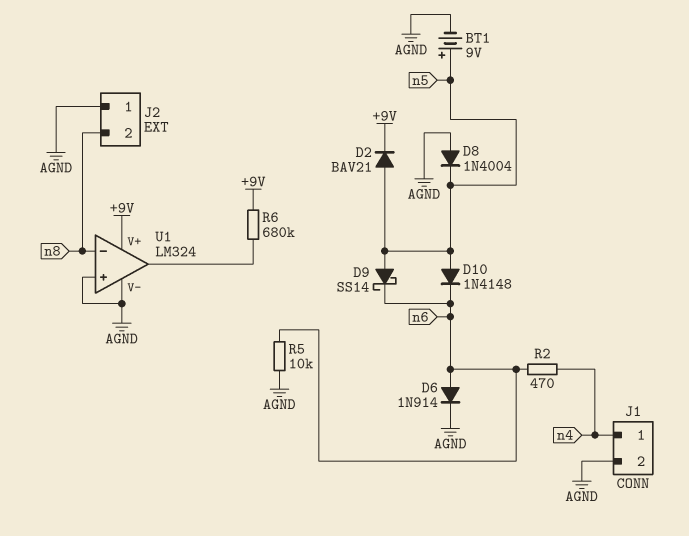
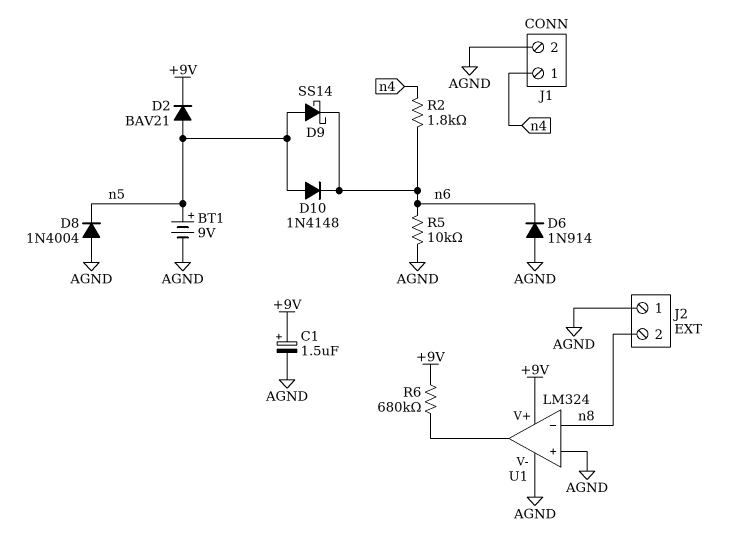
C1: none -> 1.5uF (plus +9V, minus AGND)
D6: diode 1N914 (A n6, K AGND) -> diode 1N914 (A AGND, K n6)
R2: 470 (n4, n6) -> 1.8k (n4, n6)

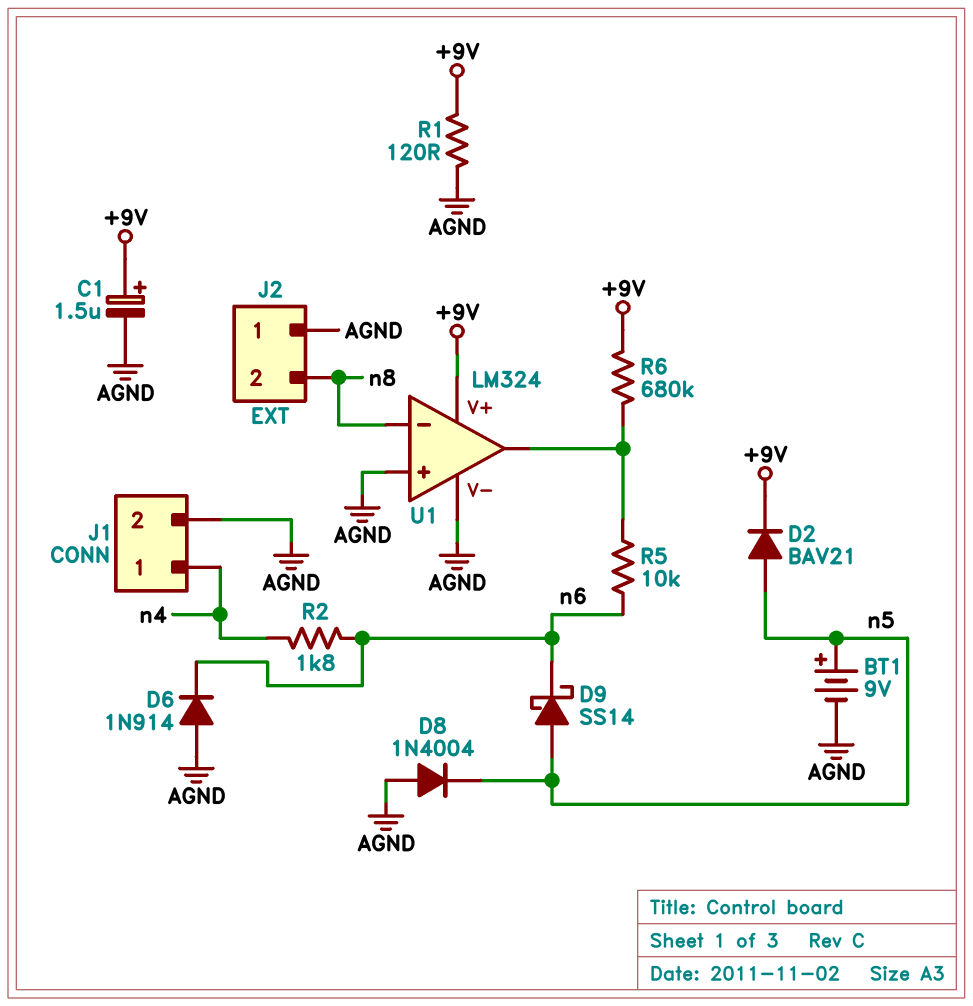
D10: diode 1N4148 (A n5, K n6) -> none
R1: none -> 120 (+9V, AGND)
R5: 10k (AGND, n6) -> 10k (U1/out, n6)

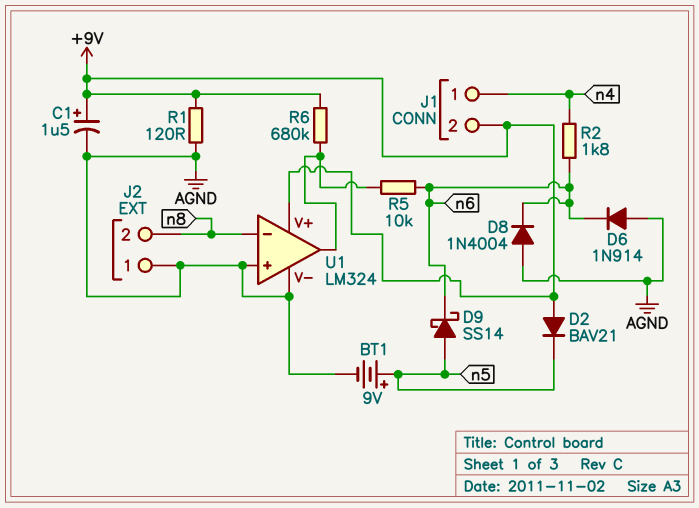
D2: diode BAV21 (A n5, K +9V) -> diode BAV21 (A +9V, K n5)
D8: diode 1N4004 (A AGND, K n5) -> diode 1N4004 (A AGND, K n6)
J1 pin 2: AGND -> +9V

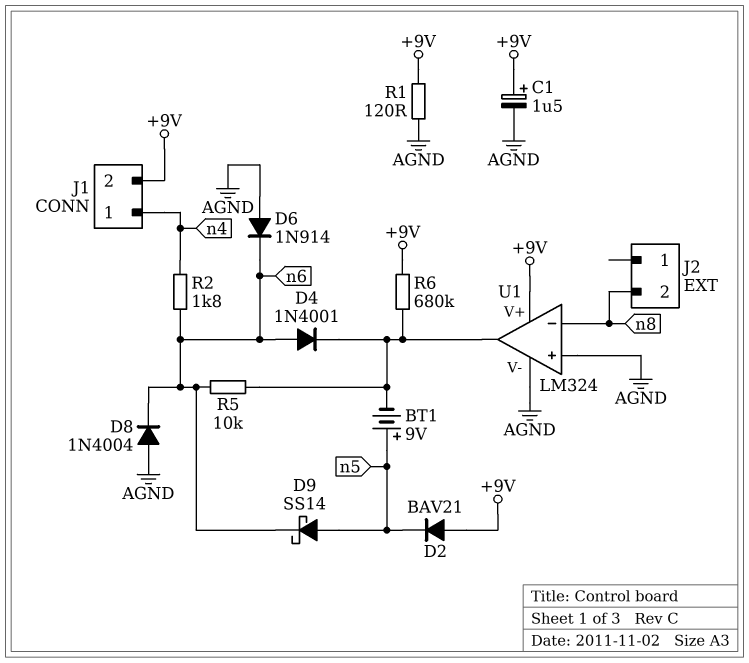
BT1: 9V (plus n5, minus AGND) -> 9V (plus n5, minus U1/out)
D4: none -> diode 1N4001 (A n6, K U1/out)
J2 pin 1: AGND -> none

────────────────────

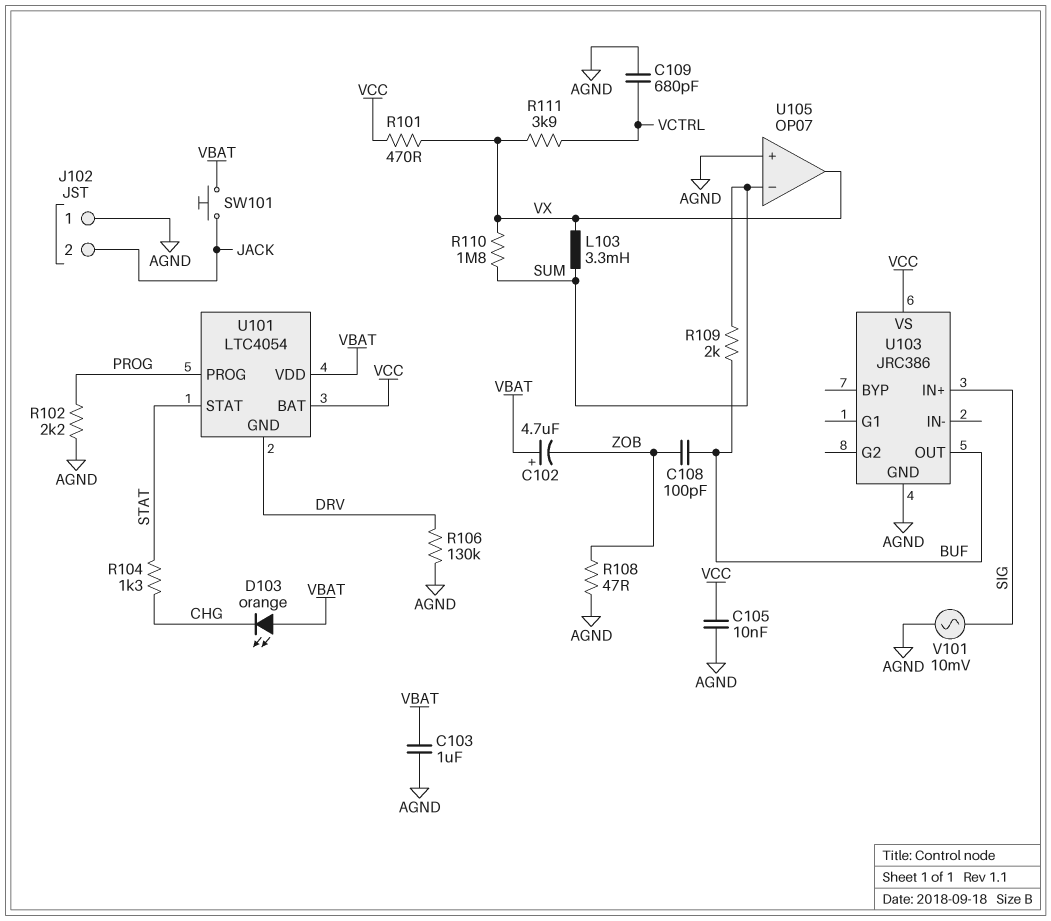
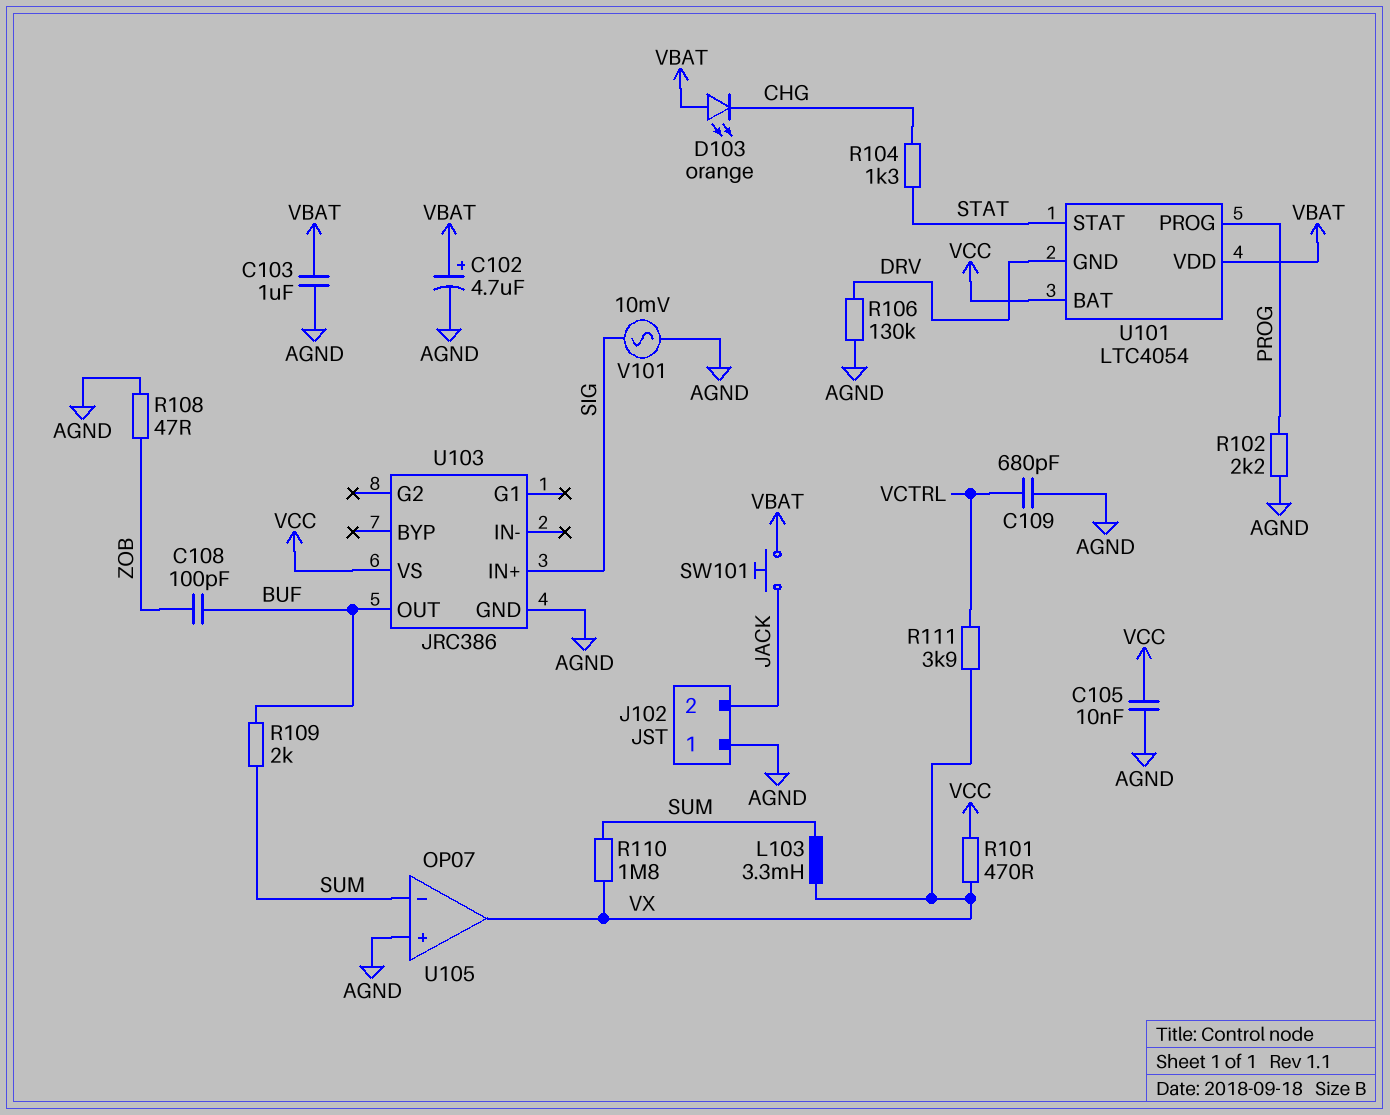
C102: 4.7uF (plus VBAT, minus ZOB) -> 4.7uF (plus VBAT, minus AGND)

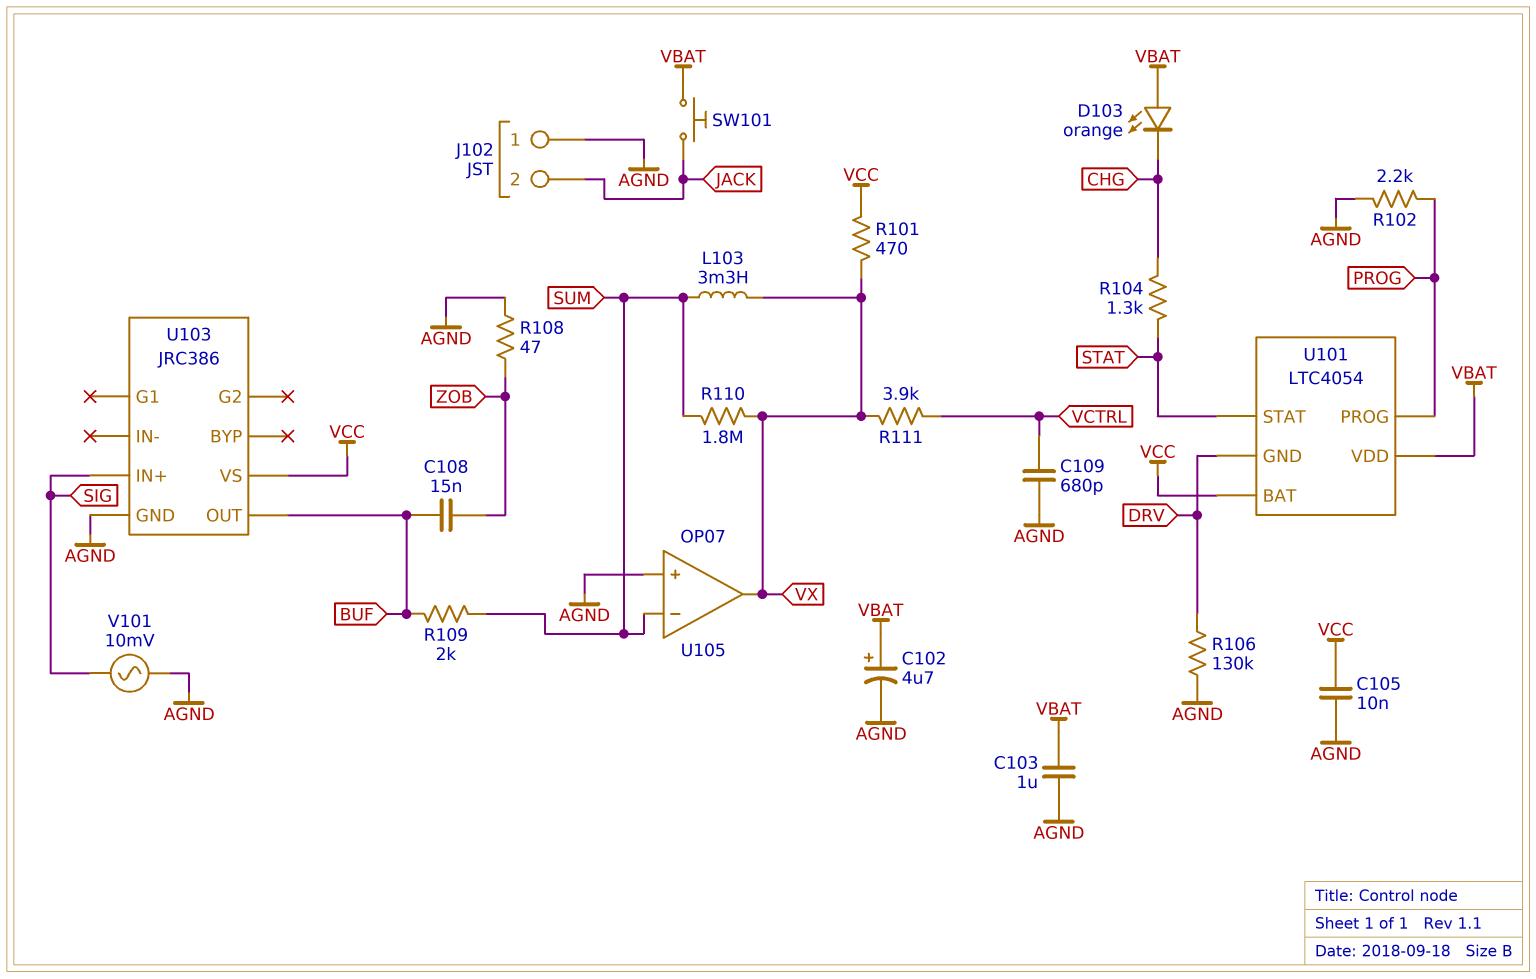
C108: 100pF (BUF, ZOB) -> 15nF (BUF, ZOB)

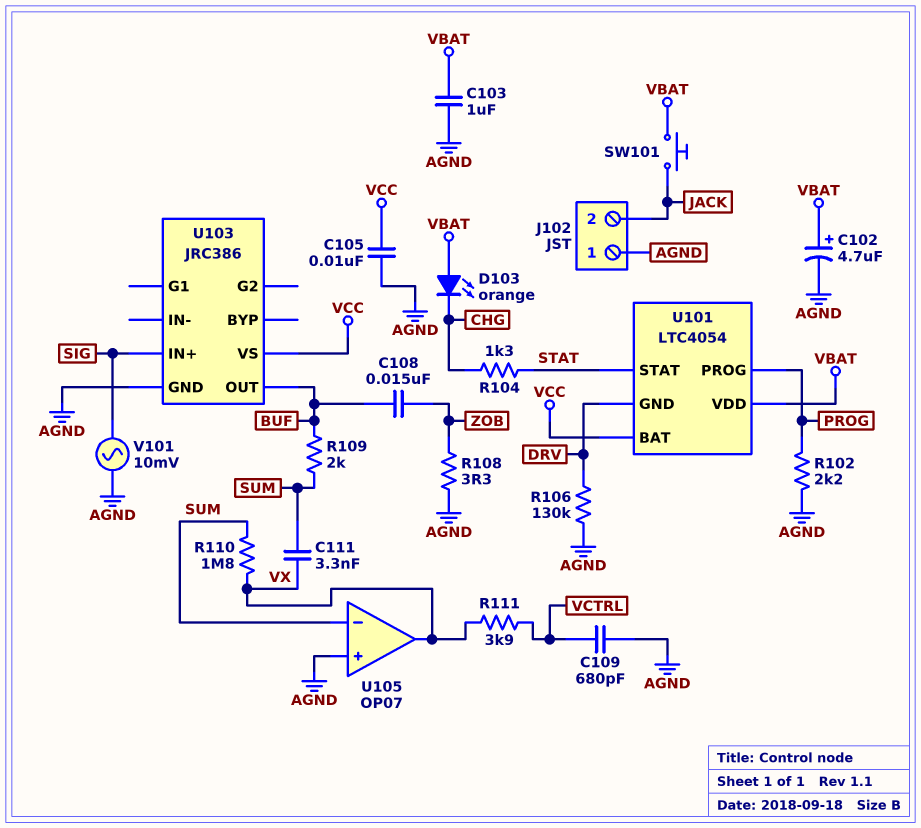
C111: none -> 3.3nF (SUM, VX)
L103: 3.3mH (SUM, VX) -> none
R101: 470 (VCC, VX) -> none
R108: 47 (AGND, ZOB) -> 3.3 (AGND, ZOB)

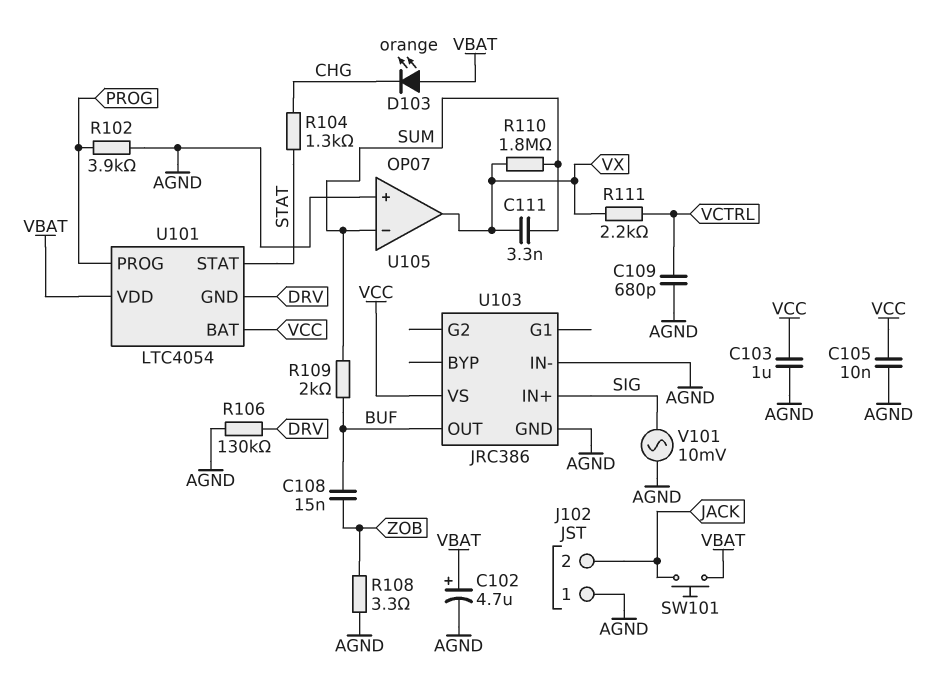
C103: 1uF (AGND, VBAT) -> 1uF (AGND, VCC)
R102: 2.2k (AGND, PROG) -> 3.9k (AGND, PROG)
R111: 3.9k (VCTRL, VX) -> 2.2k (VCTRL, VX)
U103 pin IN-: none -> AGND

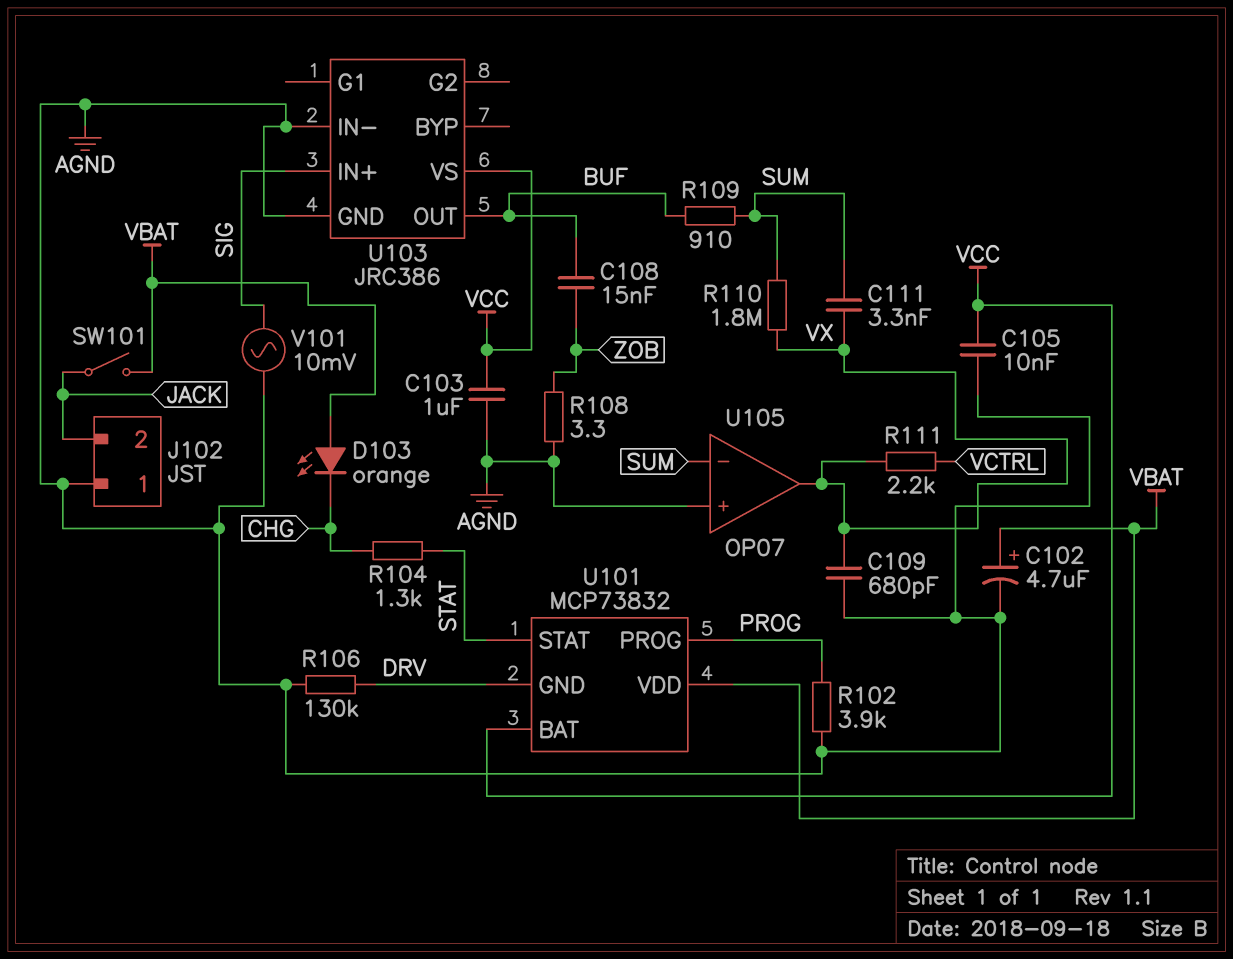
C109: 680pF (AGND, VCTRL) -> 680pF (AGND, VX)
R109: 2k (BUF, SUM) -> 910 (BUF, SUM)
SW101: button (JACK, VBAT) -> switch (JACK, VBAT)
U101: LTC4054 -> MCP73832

────────────────────

_Exercise brief_
Go through the records and pull out each line that includes the word "diode".

_Solution for this problem_
D6: diode 1N914 (A n6, K AGND) -> diode 1N914 (A AGND, K n6)
D10: diode 1N4148 (A n5, K n6) -> none
D2: diode BAV21 (A n5, K +9V) -> diode BAV21 (A +9V, K n5)
D8: diode 1N4004 (A AGND, K n5) -> diode 1N4004 (A AGND, K n6)
D4: none -> diode 1N4001 (A n6, K U1/out)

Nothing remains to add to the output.